[Records contained in a dataset]

○ ○ ○ ○

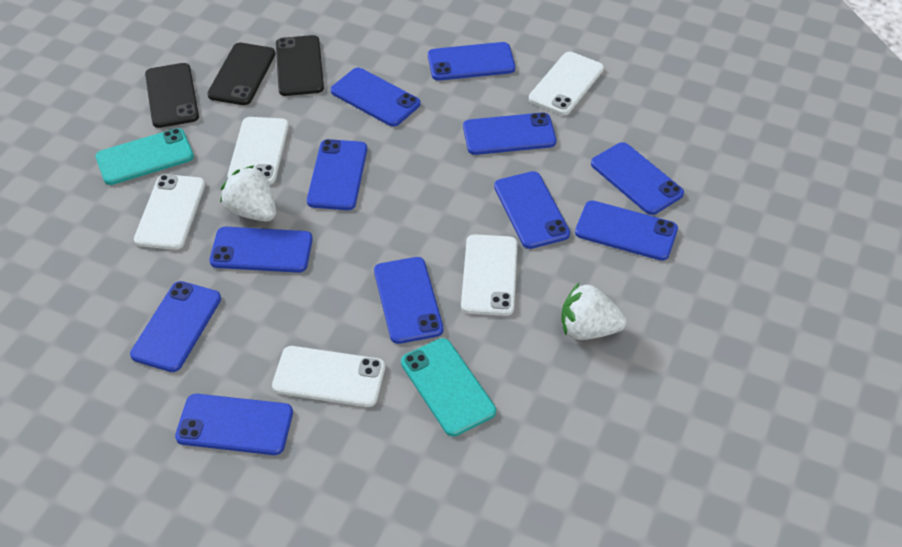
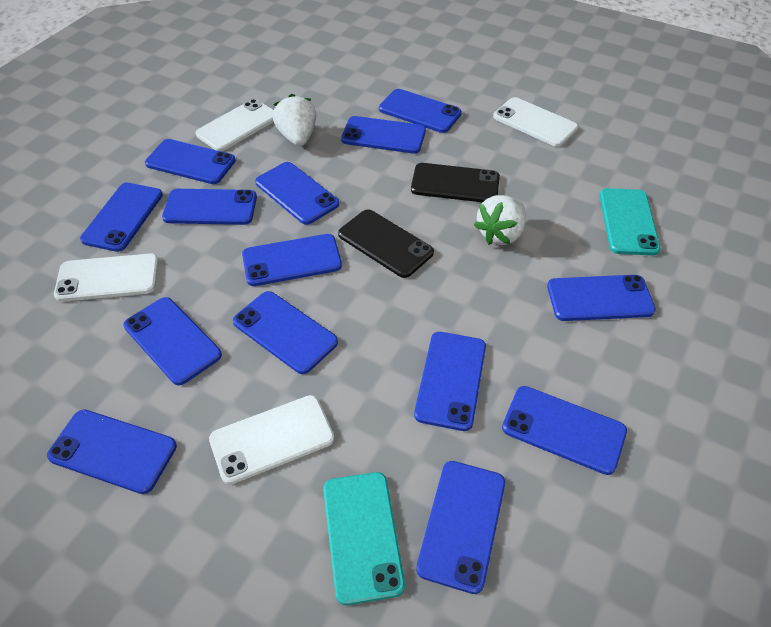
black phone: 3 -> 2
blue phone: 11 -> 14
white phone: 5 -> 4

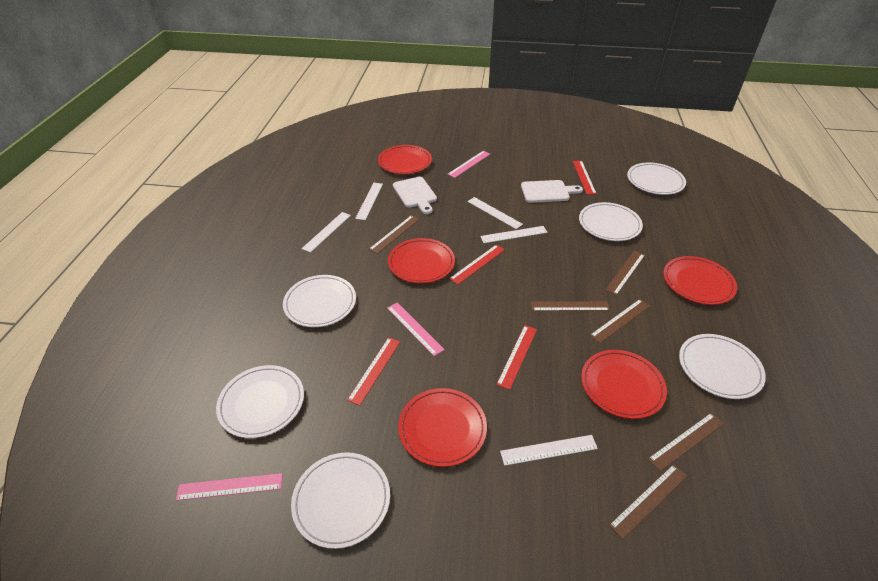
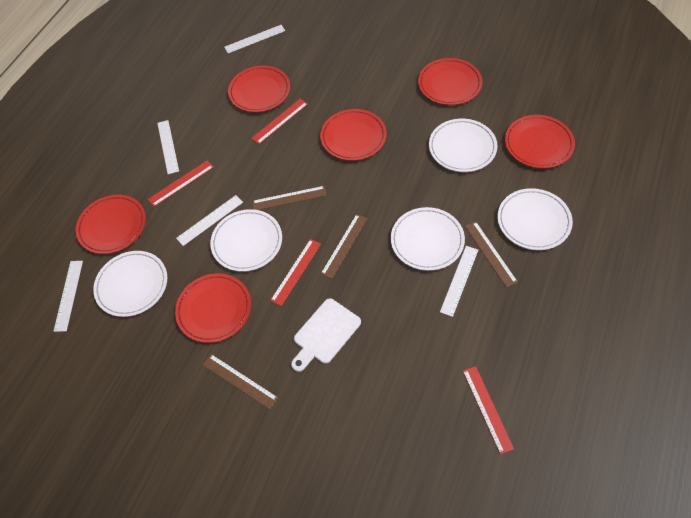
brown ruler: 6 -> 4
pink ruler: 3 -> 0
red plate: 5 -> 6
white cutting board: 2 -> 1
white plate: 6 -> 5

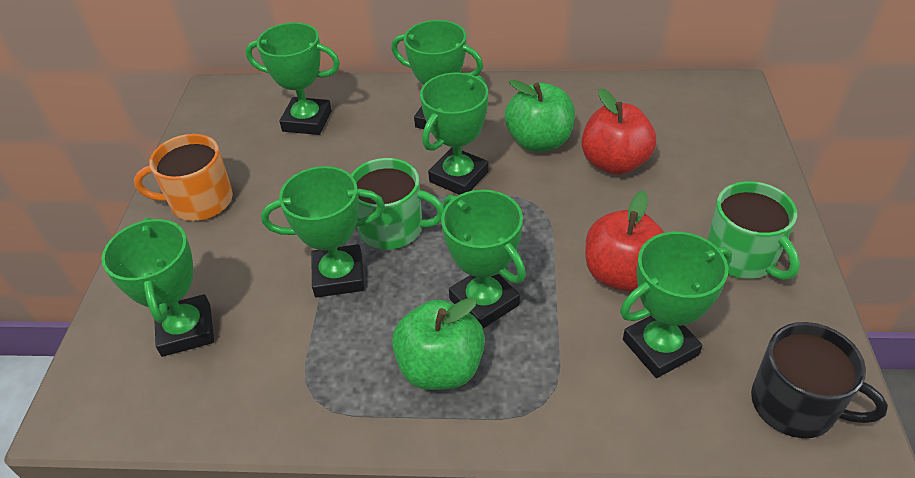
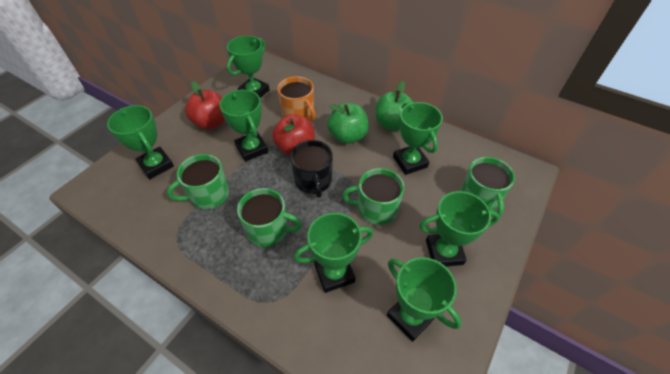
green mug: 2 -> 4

○ ○ ○ ○

• **WHAT IS EXPECTED**: Locate "white cutting board: 2 -> 1" in the entries above. Copy, exactly and only, the lines from that line to the end, leaving out the pictures.

• **RESPONSE BELOW**:
white cutting board: 2 -> 1
white plate: 6 -> 5

green mug: 2 -> 4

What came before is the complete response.